■ Extracted entries ■

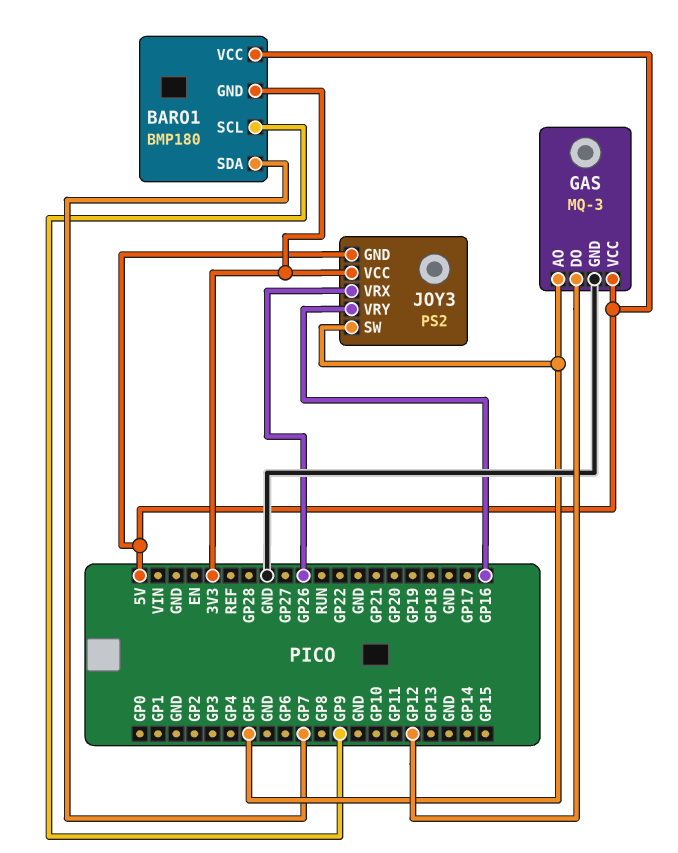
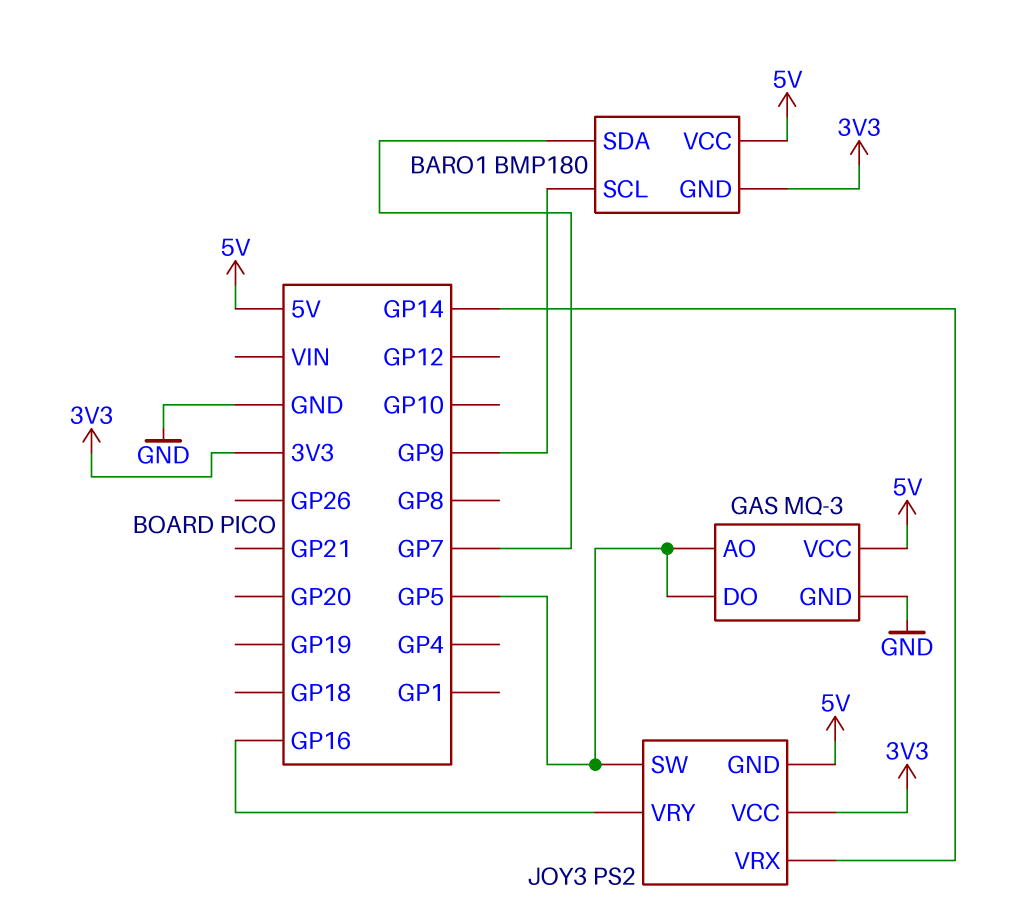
GAS pin DO: GP12 -> GP5
JOY3 pin VRX: GP26 -> GP14

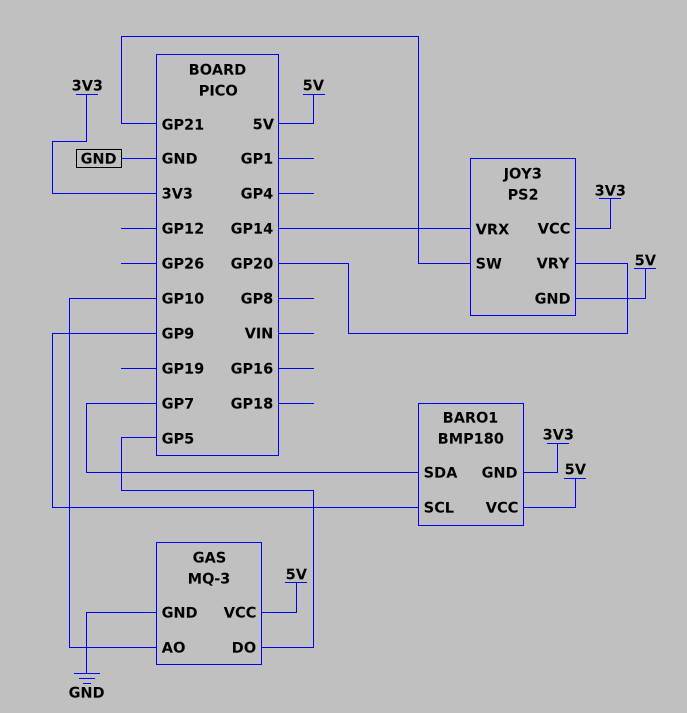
GAS pin AO: GP5 -> GP10
JOY3 pin SW: GP5 -> GP21
JOY3 pin VRY: GP16 -> GP20

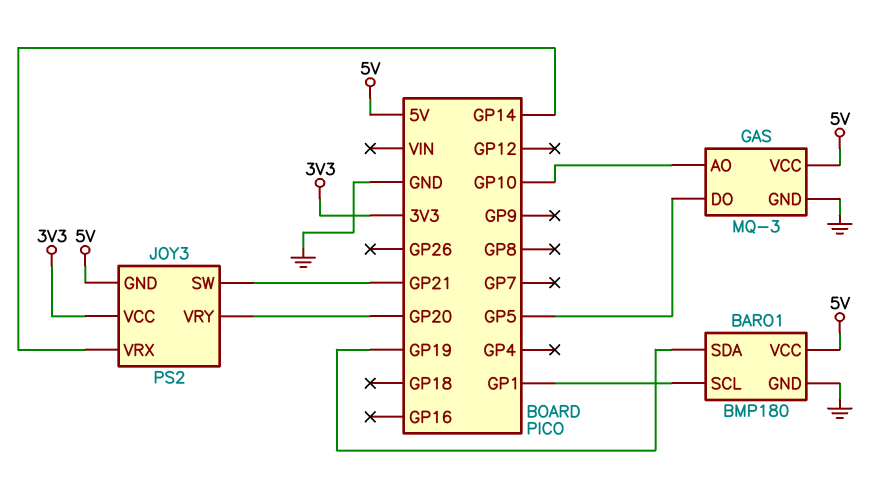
BARO1 pin GND: 3V3 -> GND
BARO1 pin SCL: GP9 -> GP1
BARO1 pin SDA: GP7 -> GP19

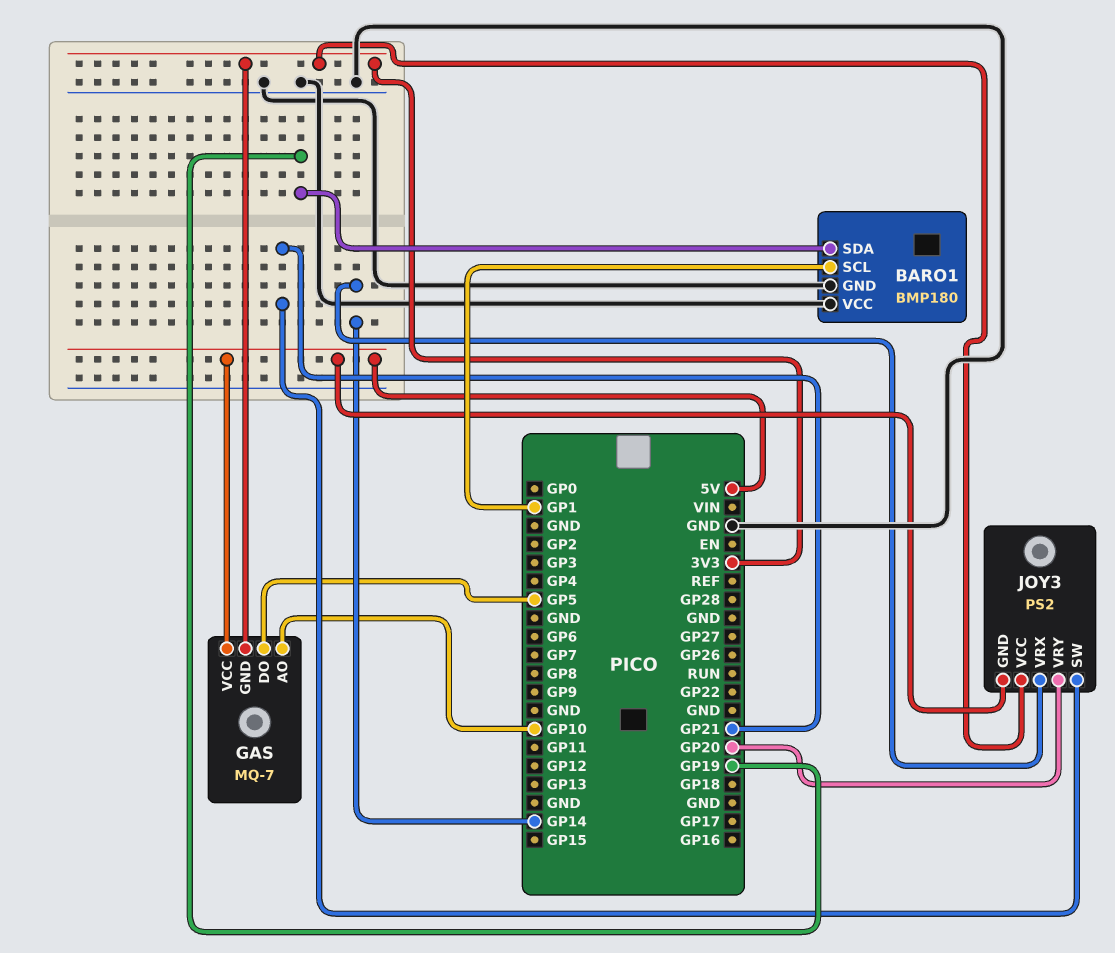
BARO1 pin VCC: 5V -> GND
GAS: MQ-3 -> MQ-7
GAS pin GND: GND -> 3V3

■ Problem statement ■
An exact copy of the records above is needed, free of pictures.

■ Response to the exercise ■
GAS pin DO: GP12 -> GP5
JOY3 pin VRX: GP26 -> GP14

GAS pin AO: GP5 -> GP10
JOY3 pin SW: GP5 -> GP21
JOY3 pin VRY: GP16 -> GP20

BARO1 pin GND: 3V3 -> GND
BARO1 pin SCL: GP9 -> GP1
BARO1 pin SDA: GP7 -> GP19

BARO1 pin VCC: 5V -> GND
GAS: MQ-3 -> MQ-7
GAS pin GND: GND -> 3V3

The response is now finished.